▸ DIRECTIONS FOR THIS TASK:
Write out, word for word, only the lines from the one with "black flashlight: 6 -> 5" to the end of the data below.

Dataset records
_ _ _ _ _

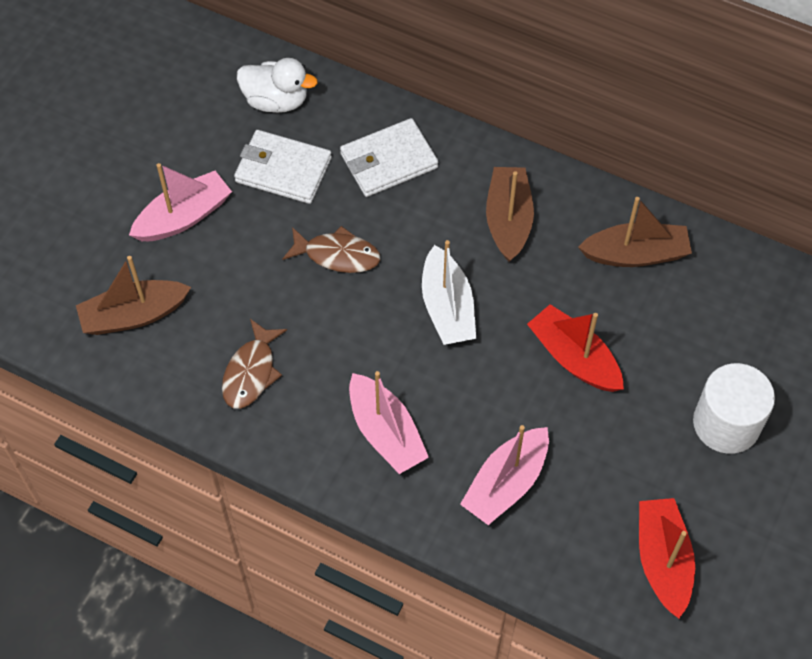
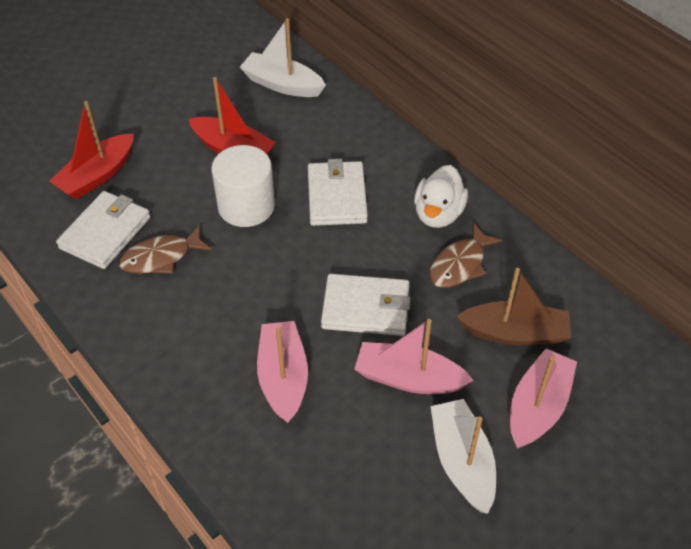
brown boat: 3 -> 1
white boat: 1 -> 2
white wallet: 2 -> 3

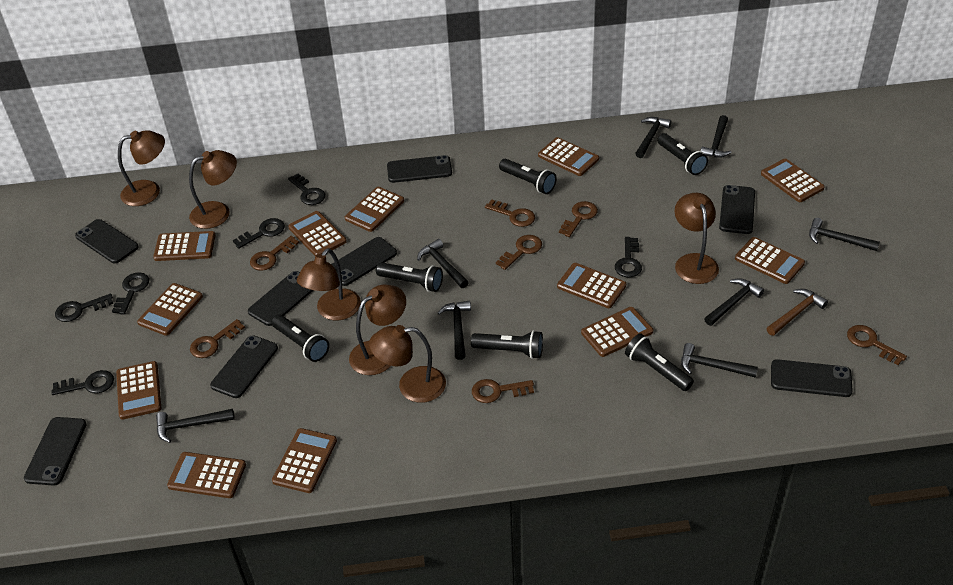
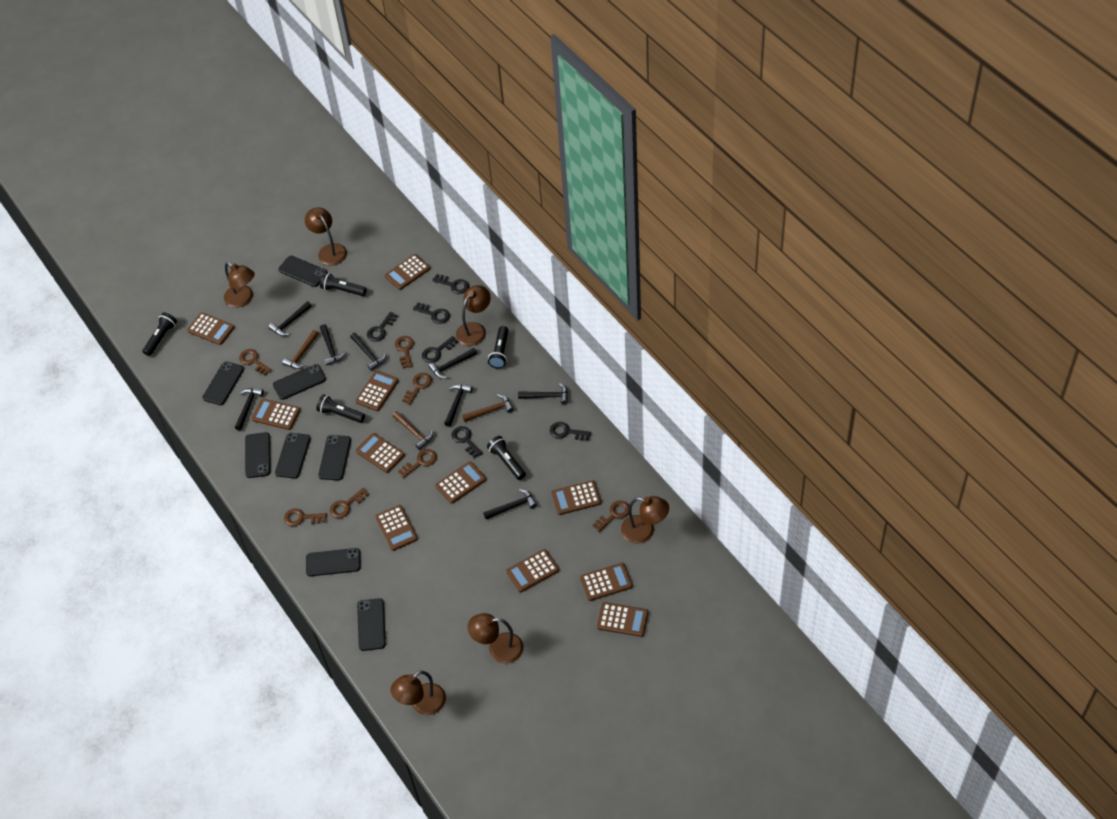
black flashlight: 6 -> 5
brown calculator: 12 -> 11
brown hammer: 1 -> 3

_ _ _ _ _

▸ RESULT FOR THIS TASK:
black flashlight: 6 -> 5
brown calculator: 12 -> 11
brown hammer: 1 -> 3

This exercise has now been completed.